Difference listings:
=== Begin Enclosure ===
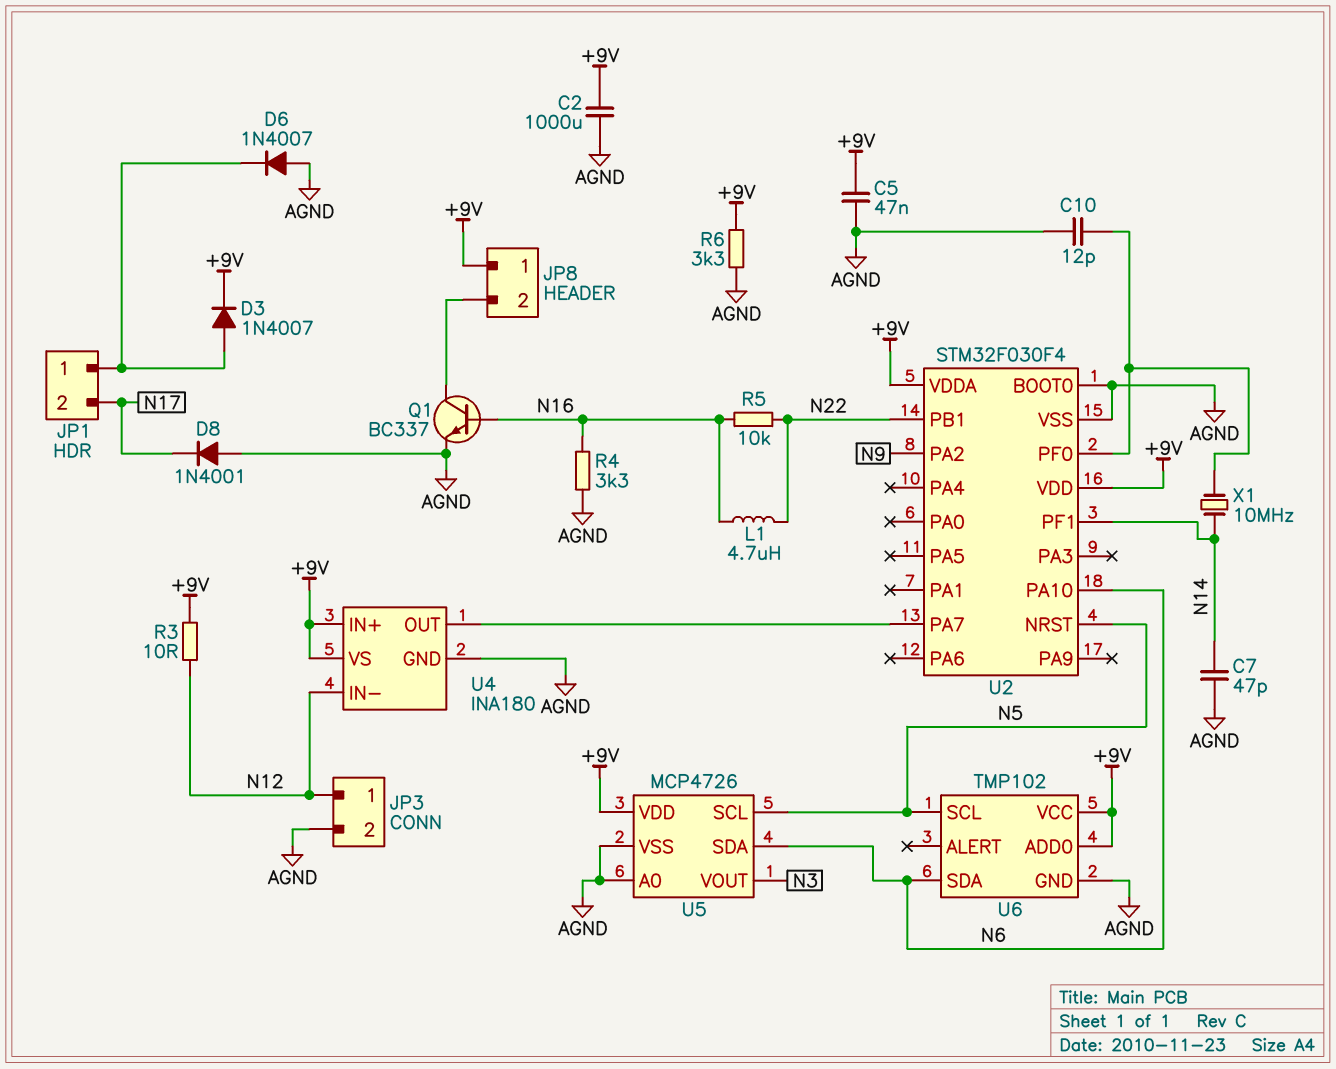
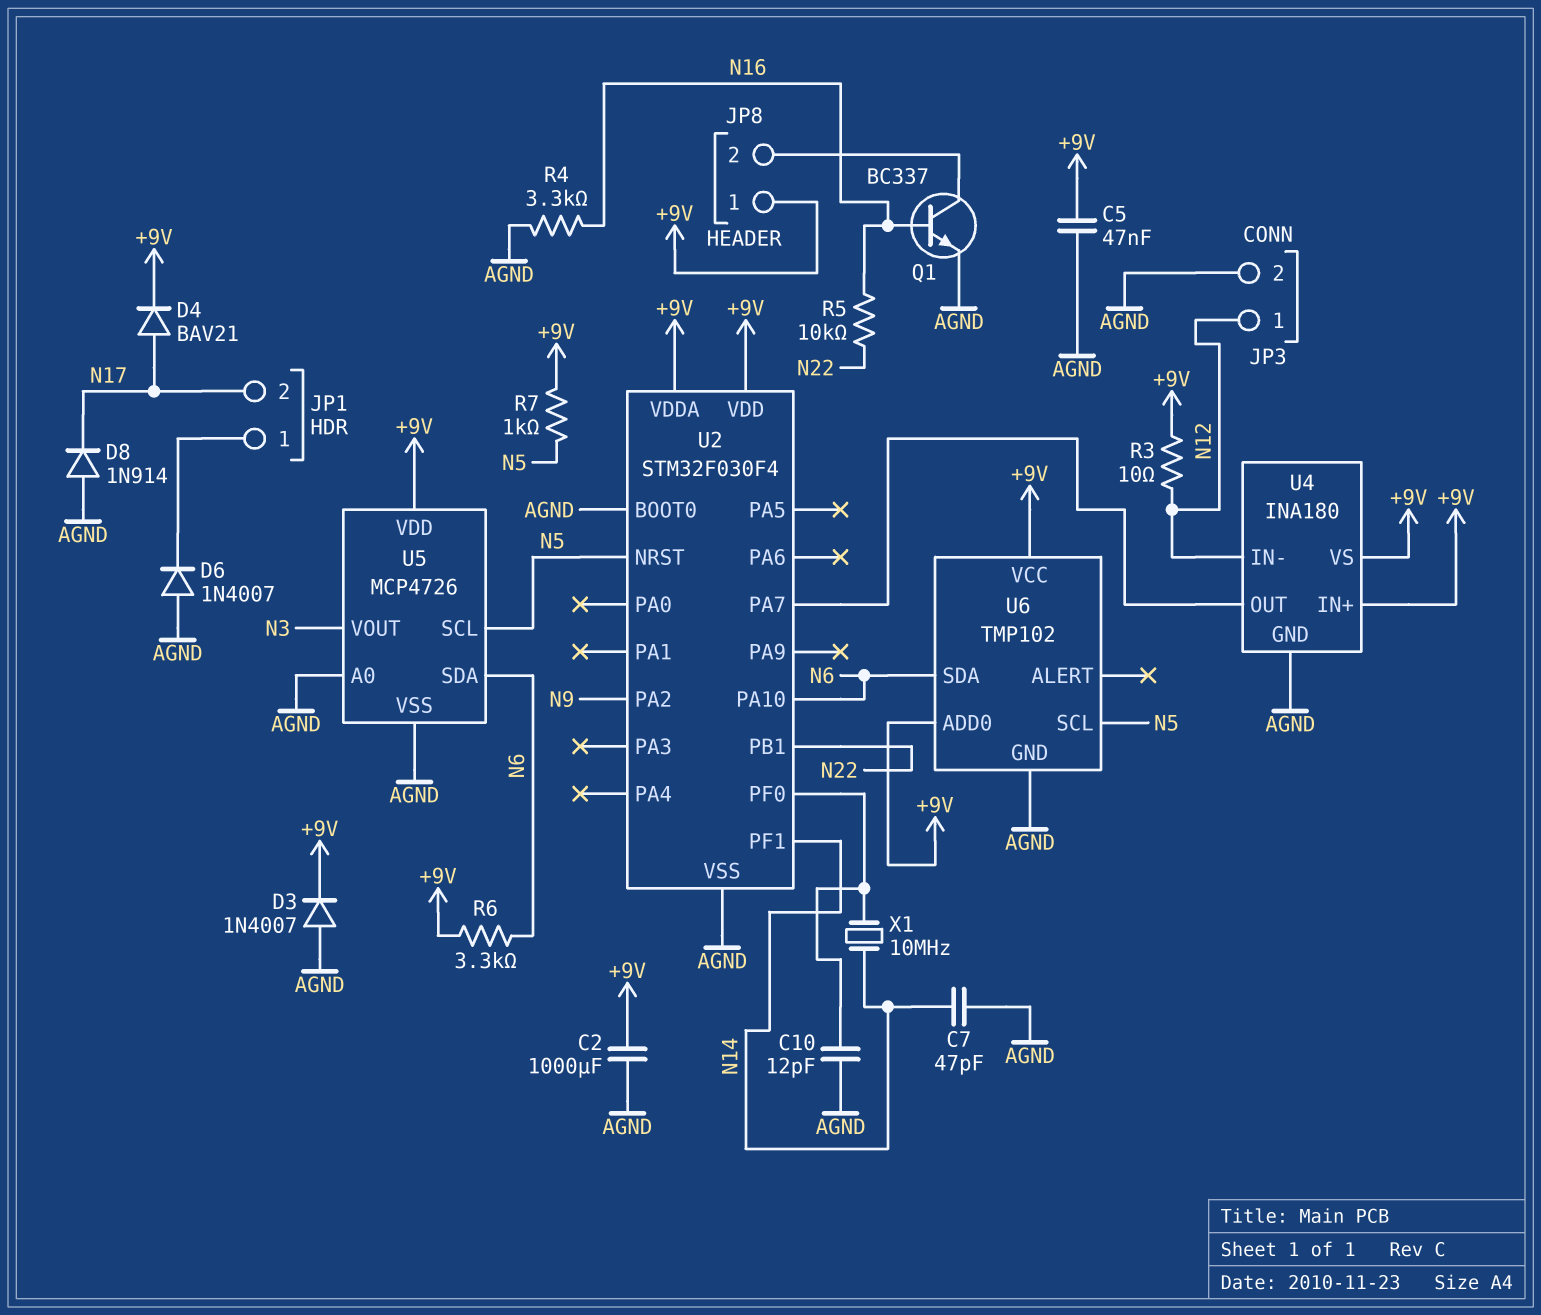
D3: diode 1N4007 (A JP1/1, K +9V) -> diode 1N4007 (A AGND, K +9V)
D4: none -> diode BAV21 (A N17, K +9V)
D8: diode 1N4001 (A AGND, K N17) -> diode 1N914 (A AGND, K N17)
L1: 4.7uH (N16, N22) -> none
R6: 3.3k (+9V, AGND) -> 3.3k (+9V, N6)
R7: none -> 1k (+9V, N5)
=== End Enclosure ===
Could you state how many lines in the data hold the word "diode"? Only the number should be given.

3